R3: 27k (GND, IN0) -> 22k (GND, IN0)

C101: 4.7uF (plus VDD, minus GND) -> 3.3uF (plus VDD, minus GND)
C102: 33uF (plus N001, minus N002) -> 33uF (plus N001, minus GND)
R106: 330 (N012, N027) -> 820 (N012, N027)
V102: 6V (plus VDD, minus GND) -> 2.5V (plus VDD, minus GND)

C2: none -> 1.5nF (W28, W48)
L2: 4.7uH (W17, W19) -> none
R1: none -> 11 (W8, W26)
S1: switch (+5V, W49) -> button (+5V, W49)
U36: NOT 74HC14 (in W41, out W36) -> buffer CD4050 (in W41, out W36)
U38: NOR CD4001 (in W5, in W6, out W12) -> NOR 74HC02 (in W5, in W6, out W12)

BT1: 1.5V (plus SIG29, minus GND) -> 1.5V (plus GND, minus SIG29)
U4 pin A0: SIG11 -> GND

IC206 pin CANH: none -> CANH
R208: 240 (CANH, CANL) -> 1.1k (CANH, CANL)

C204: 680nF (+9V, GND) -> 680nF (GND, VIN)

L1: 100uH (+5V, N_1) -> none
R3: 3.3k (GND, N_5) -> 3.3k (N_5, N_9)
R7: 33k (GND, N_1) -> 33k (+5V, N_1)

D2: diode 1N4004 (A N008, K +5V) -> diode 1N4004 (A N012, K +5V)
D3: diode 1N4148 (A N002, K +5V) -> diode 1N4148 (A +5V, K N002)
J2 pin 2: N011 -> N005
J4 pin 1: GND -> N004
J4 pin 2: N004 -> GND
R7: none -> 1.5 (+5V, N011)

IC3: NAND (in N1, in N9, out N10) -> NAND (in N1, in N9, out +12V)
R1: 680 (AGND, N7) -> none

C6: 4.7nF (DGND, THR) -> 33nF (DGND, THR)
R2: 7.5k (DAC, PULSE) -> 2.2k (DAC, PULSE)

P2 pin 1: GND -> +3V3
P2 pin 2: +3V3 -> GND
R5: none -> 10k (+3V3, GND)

■ **PROBLEM DETAILS**: With the line containing "R1: 680 (AGND, N7) -> none" as the first and the last line of the records as the final one, print exactly the lines in that span.

■ **REPLY**:
R1: 680 (AGND, N7) -> none

C6: 4.7nF (DGND, THR) -> 33nF (DGND, THR)
R2: 7.5k (DAC, PULSE) -> 2.2k (DAC, PULSE)

P2 pin 1: GND -> +3V3
P2 pin 2: +3V3 -> GND
R5: none -> 10k (+3V3, GND)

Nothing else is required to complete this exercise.